- **Image comparison data**
• • • • • • •
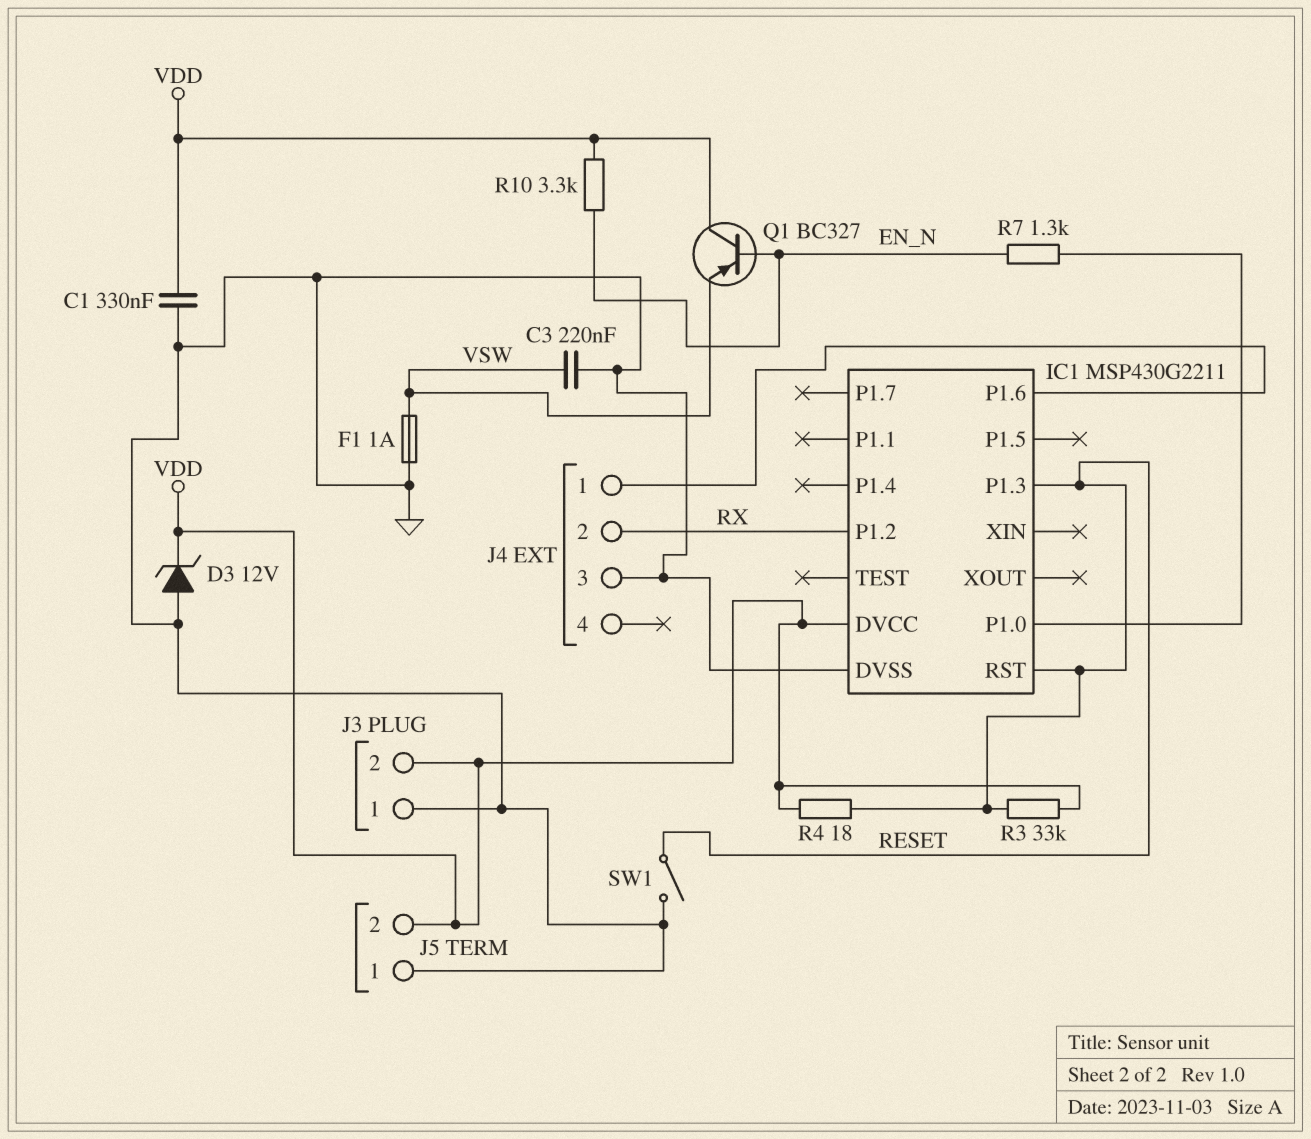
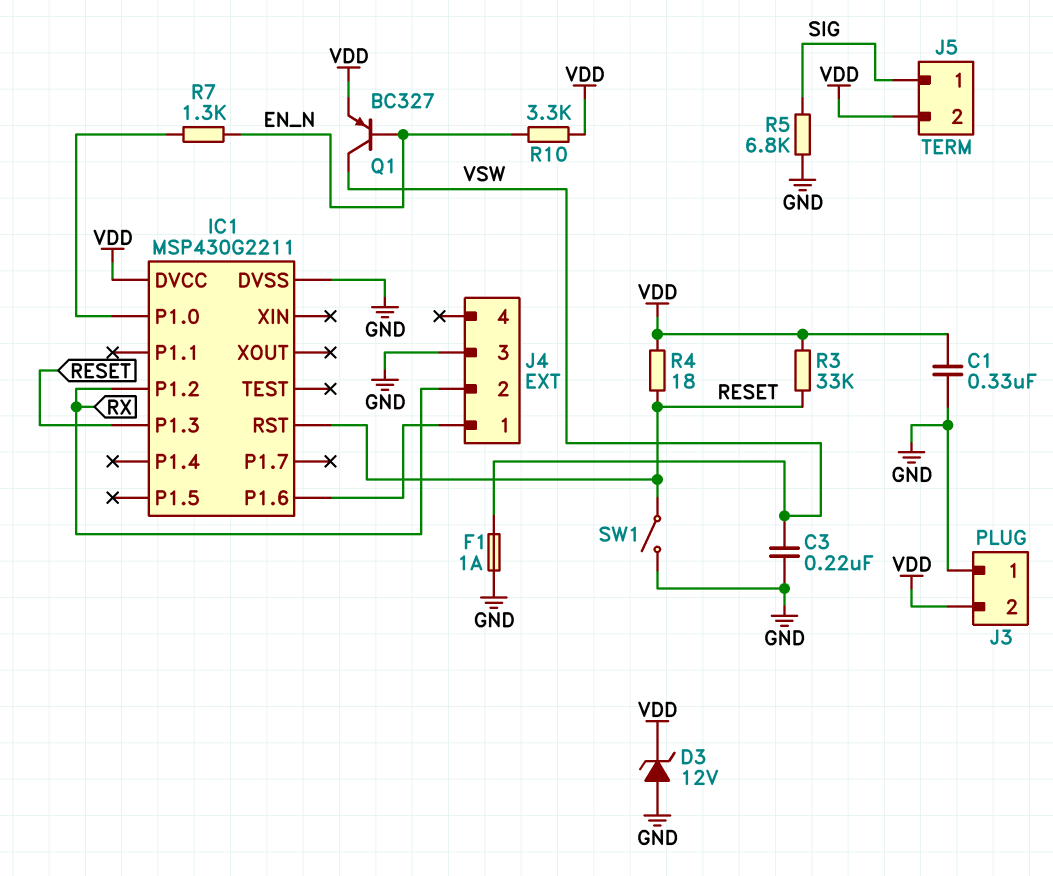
J5 pin 1: GND -> SIG
Q1: PNP BC327 (B EN_N, C VDD, E VSW) -> PNP BC327 (B EN_N, C VSW, E VDD)
R5: none -> 6.8k (GND, SIG)

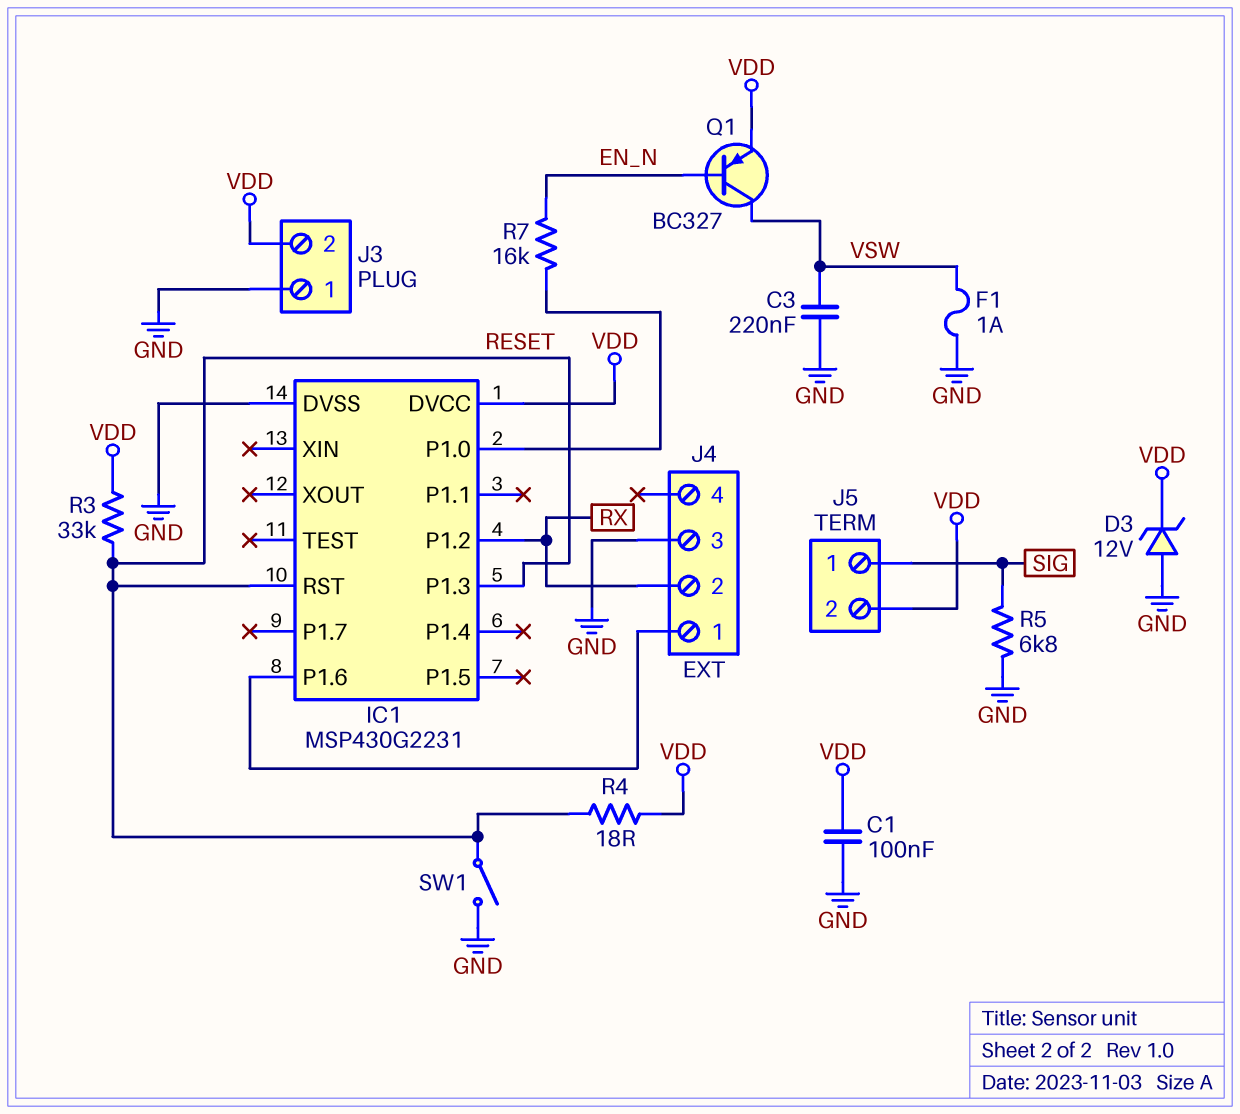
C1: 330nF (GND, VDD) -> 100nF (GND, VDD)
IC1: MSP430G2211 -> MSP430G2231
R7: 1.3k (EN_N, IC1/P1.0) -> 16k (EN_N, IC1/P1.0)
R10: 3.3k (EN_N, VDD) -> none

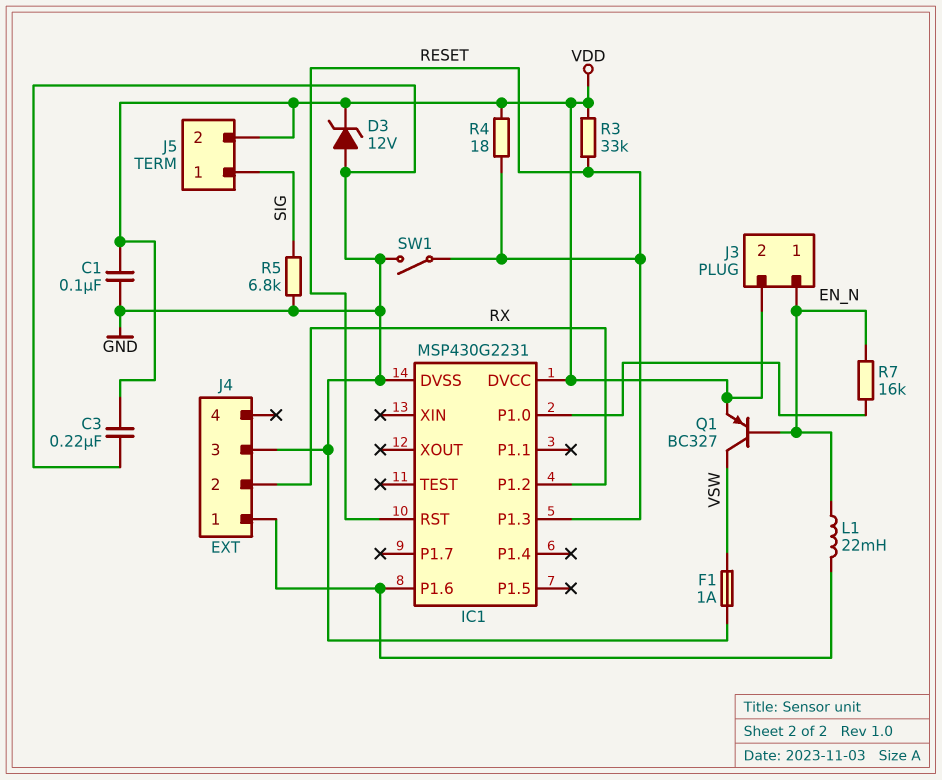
C3: 220nF (GND, VSW) -> 220nF (GND, VDD)
J3 pin 1: GND -> EN_N
L1: none -> 22mH (EN_N, IC1/P1.6)

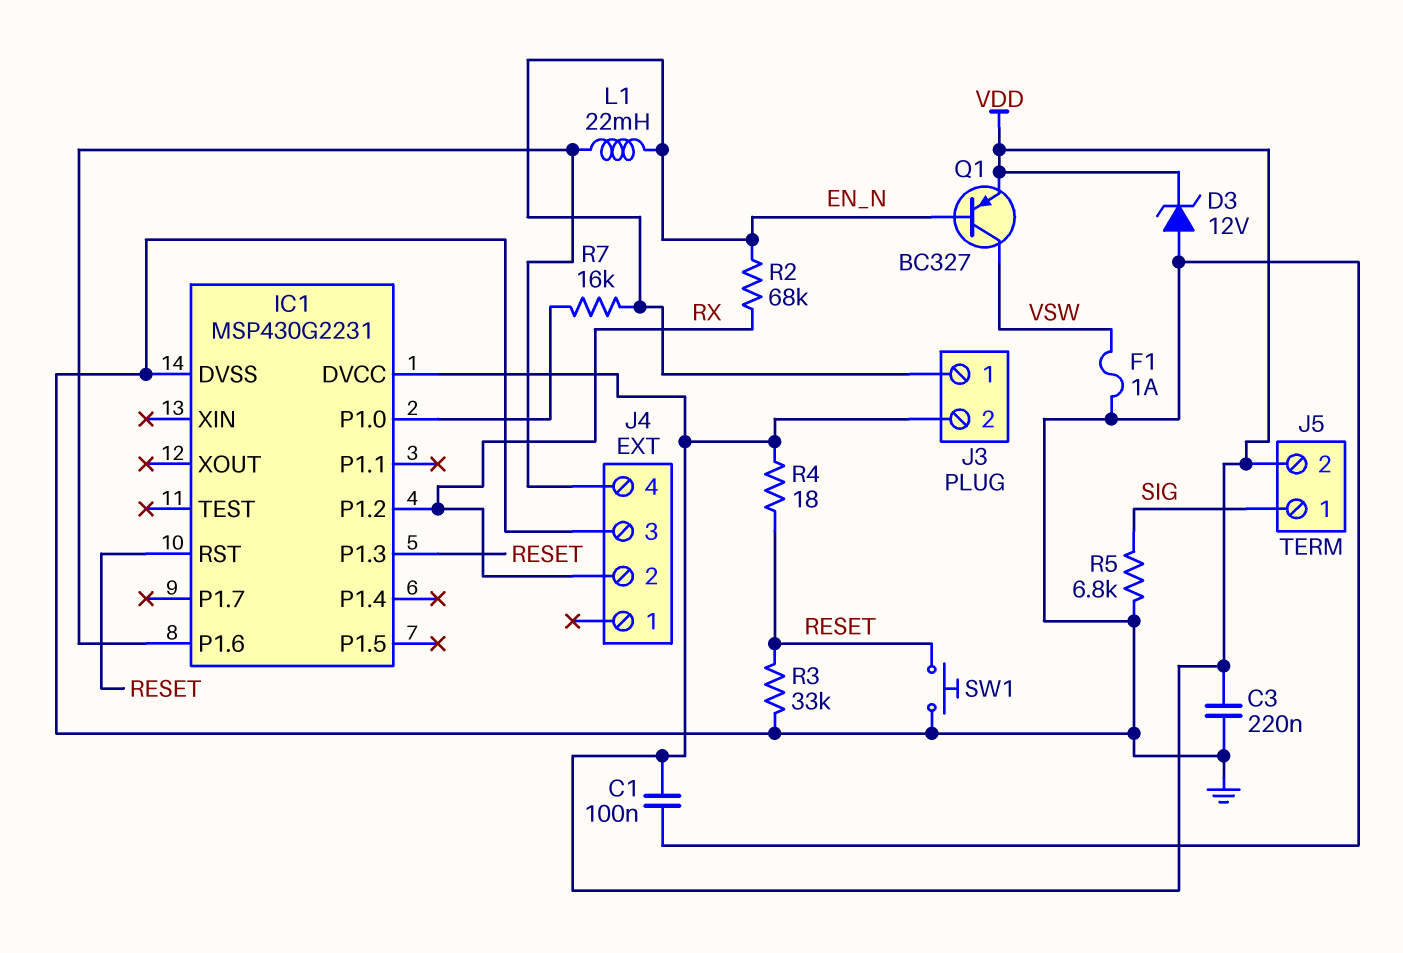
J4 pin 1: IC1/P1.6 -> none
J4 pin 4: none -> IC1/P1.6
R2: none -> 68k (EN_N, RX)
R3: 33k (RESET, VDD) -> 33k (GND, RESET)
SW1: switch (GND, RESET) -> button (GND, RESET)

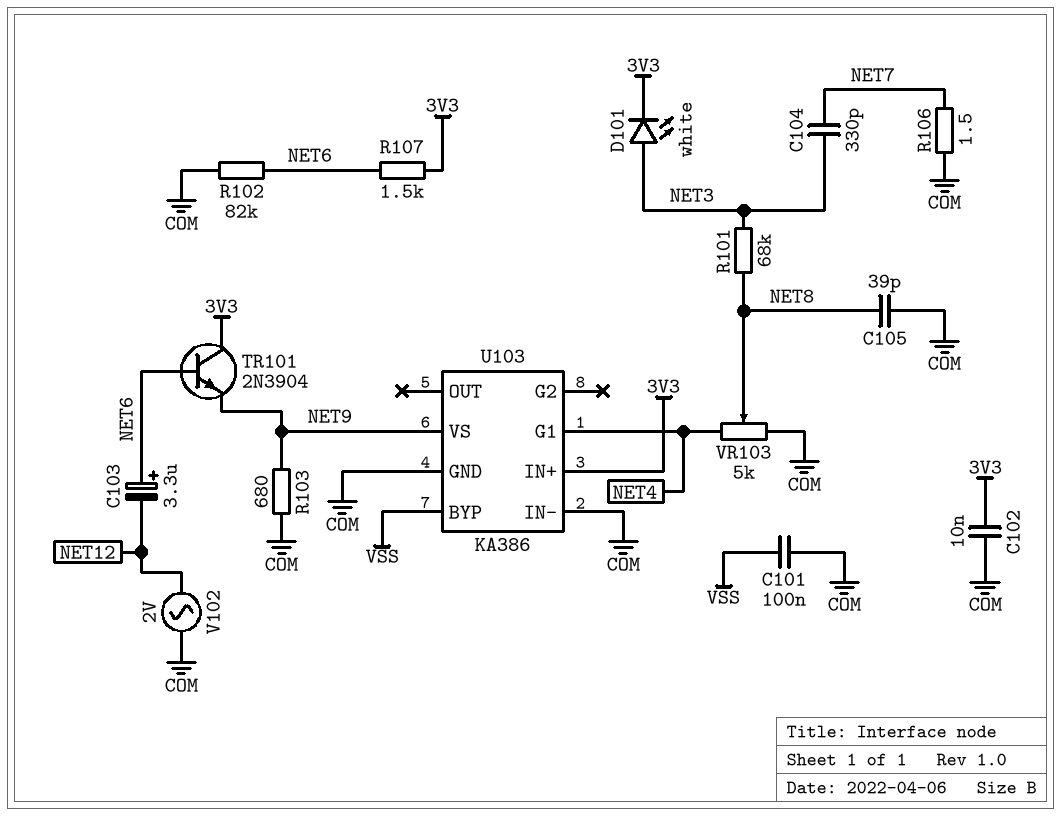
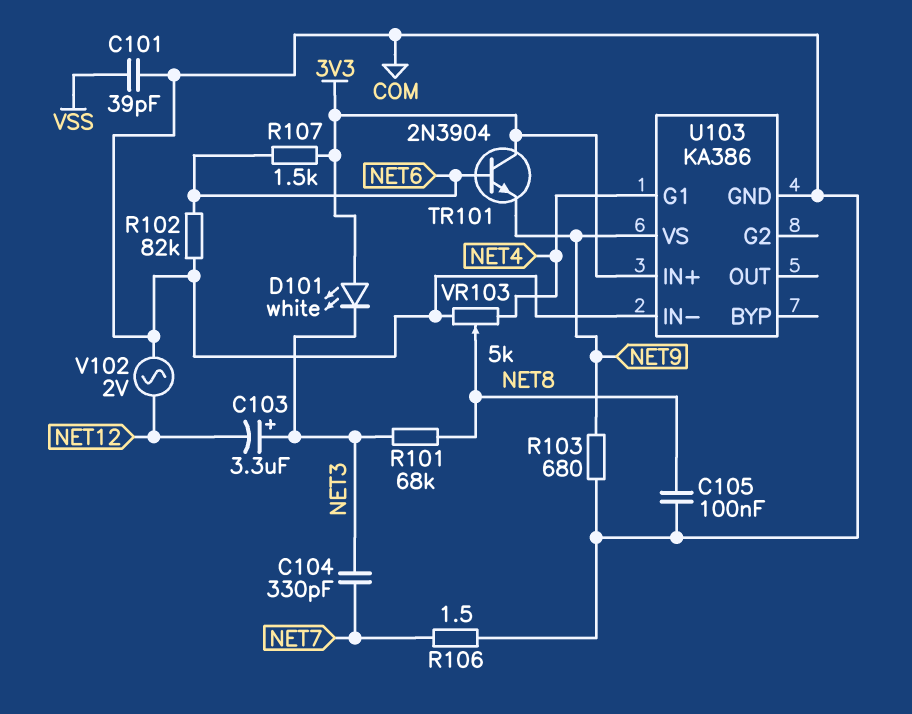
C101: 100nF (COM, VSS) -> 39pF (COM, VSS)
C102: 10nF (3V3, COM) -> none
C103: 3.3uF (plus NET6, minus NET12) -> 3.3uF (plus NET3, minus NET12)
C105: 39pF (COM, NET8) -> 100nF (COM, NET8)
D101: LED white (A NET3, K 3V3) -> LED white (A 3V3, K NET3)
U103 pin BYP: VSS -> none

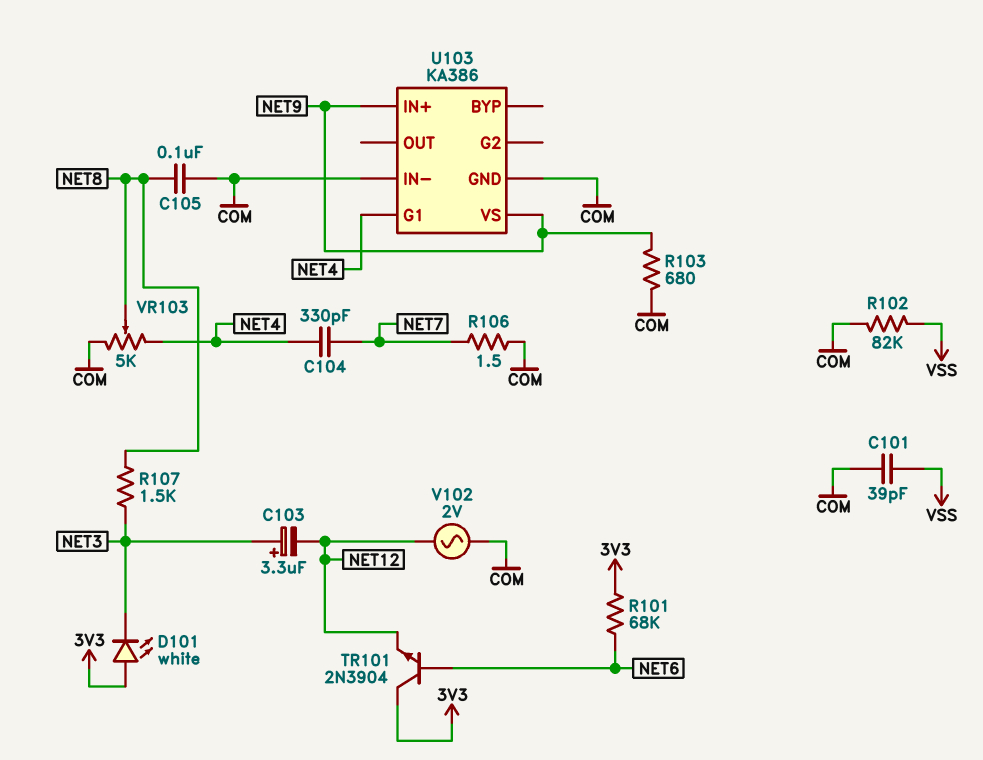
C104: 330pF (NET3, NET7) -> 330pF (NET4, NET7)
R101: 68k (NET3, NET8) -> 68k (3V3, NET6)
R102: 82k (COM, NET6) -> 82k (COM, VSS)
R107: 1.5k (3V3, NET6) -> 1.5k (NET3, NET8)
TR101: NPN 2N3904 (B NET6, C 3V3, E NET9) -> NPN 2N3904 (B NET6, C 3V3, E NET12)
U103 pin IN+: 3V3 -> NET9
• • • • • • •
- **EXERCISE PROMPT**
Your task is to set down the records shown above exactly, minus any pictures.

- **TASK RESULT**
J5 pin 1: GND -> SIG
Q1: PNP BC327 (B EN_N, C VDD, E VSW) -> PNP BC327 (B EN_N, C VSW, E VDD)
R5: none -> 6.8k (GND, SIG)

C1: 330nF (GND, VDD) -> 100nF (GND, VDD)
IC1: MSP430G2211 -> MSP430G2231
R7: 1.3k (EN_N, IC1/P1.0) -> 16k (EN_N, IC1/P1.0)
R10: 3.3k (EN_N, VDD) -> none

C3: 220nF (GND, VSW) -> 220nF (GND, VDD)
J3 pin 1: GND -> EN_N
L1: none -> 22mH (EN_N, IC1/P1.6)

J4 pin 1: IC1/P1.6 -> none
J4 pin 4: none -> IC1/P1.6
R2: none -> 68k (EN_N, RX)
R3: 33k (RESET, VDD) -> 33k (GND, RESET)
SW1: switch (GND, RESET) -> button (GND, RESET)

C101: 100nF (COM, VSS) -> 39pF (COM, VSS)
C102: 10nF (3V3, COM) -> none
C103: 3.3uF (plus NET6, minus NET12) -> 3.3uF (plus NET3, minus NET12)
C105: 39pF (COM, NET8) -> 100nF (COM, NET8)
D101: LED white (A NET3, K 3V3) -> LED white (A 3V3, K NET3)
U103 pin BYP: VSS -> none

C104: 330pF (NET3, NET7) -> 330pF (NET4, NET7)
R101: 68k (NET3, NET8) -> 68k (3V3, NET6)
R102: 82k (COM, NET6) -> 82k (COM, VSS)
R107: 1.5k (3V3, NET6) -> 1.5k (NET3, NET8)
TR101: NPN 2N3904 (B NET6, C 3V3, E NET9) -> NPN 2N3904 (B NET6, C 3V3, E NET12)
U103 pin IN+: 3V3 -> NET9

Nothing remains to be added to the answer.